[Scene change data]
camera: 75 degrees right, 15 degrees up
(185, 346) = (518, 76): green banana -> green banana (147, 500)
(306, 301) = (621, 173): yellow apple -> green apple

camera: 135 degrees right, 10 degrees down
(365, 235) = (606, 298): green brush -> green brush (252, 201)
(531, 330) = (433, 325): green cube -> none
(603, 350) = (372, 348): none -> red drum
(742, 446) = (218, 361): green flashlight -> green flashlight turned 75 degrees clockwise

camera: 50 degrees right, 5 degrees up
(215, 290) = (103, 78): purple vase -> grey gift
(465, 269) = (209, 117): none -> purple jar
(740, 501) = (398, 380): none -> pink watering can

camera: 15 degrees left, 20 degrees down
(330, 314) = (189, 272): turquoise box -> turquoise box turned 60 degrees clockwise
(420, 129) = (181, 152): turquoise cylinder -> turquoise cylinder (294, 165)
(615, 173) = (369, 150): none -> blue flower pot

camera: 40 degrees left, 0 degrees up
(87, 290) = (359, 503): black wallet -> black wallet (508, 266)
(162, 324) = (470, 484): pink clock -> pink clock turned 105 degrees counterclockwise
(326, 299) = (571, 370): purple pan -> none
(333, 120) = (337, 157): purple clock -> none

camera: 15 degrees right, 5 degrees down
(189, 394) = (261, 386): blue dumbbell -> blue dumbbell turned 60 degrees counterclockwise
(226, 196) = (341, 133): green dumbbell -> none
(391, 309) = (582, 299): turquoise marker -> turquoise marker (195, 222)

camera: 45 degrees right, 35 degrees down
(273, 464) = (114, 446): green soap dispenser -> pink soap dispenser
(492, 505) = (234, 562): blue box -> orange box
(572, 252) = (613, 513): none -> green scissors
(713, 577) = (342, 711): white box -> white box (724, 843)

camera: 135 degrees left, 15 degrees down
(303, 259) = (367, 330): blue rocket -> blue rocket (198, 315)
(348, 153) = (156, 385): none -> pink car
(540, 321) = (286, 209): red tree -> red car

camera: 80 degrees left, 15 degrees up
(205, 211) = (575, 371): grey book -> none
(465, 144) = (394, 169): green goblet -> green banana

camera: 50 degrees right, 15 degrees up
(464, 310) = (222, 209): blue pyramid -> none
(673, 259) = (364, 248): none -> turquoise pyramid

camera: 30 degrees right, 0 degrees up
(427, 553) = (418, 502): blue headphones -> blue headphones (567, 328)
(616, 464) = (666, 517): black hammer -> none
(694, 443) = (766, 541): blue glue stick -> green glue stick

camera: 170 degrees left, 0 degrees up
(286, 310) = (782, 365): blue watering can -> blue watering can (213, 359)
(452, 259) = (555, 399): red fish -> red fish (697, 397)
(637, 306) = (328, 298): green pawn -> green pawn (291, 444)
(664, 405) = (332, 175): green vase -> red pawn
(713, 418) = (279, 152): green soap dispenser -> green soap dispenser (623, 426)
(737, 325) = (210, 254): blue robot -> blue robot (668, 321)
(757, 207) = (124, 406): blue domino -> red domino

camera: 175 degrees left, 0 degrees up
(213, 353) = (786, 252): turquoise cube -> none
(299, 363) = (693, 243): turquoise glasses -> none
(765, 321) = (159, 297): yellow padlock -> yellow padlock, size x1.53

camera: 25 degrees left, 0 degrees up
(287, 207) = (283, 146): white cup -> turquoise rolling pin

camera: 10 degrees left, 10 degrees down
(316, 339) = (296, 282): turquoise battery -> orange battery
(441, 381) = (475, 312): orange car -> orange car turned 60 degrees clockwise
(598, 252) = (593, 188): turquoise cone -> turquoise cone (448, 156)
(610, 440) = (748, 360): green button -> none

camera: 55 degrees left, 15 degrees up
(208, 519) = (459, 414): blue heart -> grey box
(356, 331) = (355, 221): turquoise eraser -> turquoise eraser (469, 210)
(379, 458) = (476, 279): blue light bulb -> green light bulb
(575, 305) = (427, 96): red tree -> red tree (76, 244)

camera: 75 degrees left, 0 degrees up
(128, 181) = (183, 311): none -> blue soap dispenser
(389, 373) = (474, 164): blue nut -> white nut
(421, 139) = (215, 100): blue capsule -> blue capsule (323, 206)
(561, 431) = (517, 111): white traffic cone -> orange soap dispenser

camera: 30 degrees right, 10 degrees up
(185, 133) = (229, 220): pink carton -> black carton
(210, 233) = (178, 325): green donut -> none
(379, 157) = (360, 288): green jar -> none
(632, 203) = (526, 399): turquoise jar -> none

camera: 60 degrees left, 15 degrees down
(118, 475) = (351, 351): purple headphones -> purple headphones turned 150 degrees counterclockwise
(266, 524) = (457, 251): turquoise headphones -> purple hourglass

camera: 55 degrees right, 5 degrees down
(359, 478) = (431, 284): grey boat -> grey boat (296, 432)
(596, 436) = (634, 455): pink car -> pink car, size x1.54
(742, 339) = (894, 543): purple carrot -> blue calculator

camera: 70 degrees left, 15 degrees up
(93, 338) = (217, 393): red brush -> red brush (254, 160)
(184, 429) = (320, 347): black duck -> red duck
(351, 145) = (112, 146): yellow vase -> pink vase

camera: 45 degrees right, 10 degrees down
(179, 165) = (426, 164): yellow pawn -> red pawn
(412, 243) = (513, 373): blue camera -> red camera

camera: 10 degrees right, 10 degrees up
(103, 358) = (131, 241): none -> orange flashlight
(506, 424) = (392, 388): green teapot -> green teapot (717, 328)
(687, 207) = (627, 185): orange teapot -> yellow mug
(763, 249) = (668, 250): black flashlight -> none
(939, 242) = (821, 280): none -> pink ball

→ Brief:
Return only what runs from the line containing "(421, 139) = (215, 100): blue" to the last line of the records above, both ends included, exactly as written.

→ Result:
(421, 139) = (215, 100): blue capsule -> blue capsule (323, 206)
(561, 431) = (517, 111): white traffic cone -> orange soap dispenser

camera: 30 degrees right, 10 degrees up
(185, 133) = (229, 220): pink carton -> black carton
(210, 233) = (178, 325): green donut -> none
(379, 157) = (360, 288): green jar -> none
(632, 203) = (526, 399): turquoise jar -> none

camera: 60 degrees left, 15 degrees down
(118, 475) = (351, 351): purple headphones -> purple headphones turned 150 degrees counterclockwise
(266, 524) = (457, 251): turquoise headphones -> purple hourglass

camera: 55 degrees right, 5 degrees down
(359, 478) = (431, 284): grey boat -> grey boat (296, 432)
(596, 436) = (634, 455): pink car -> pink car, size x1.54
(742, 339) = (894, 543): purple carrot -> blue calculator

camera: 70 degrees left, 15 degrees up
(93, 338) = (217, 393): red brush -> red brush (254, 160)
(184, 429) = (320, 347): black duck -> red duck
(351, 145) = (112, 146): yellow vase -> pink vase

camera: 45 degrees right, 10 degrees down
(179, 165) = (426, 164): yellow pawn -> red pawn
(412, 243) = (513, 373): blue camera -> red camera

camera: 10 degrees right, 10 degrees up
(103, 358) = (131, 241): none -> orange flashlight
(506, 424) = (392, 388): green teapot -> green teapot (717, 328)
(687, 207) = (627, 185): orange teapot -> yellow mug
(763, 249) = (668, 250): black flashlight -> none
(939, 242) = (821, 280): none -> pink ball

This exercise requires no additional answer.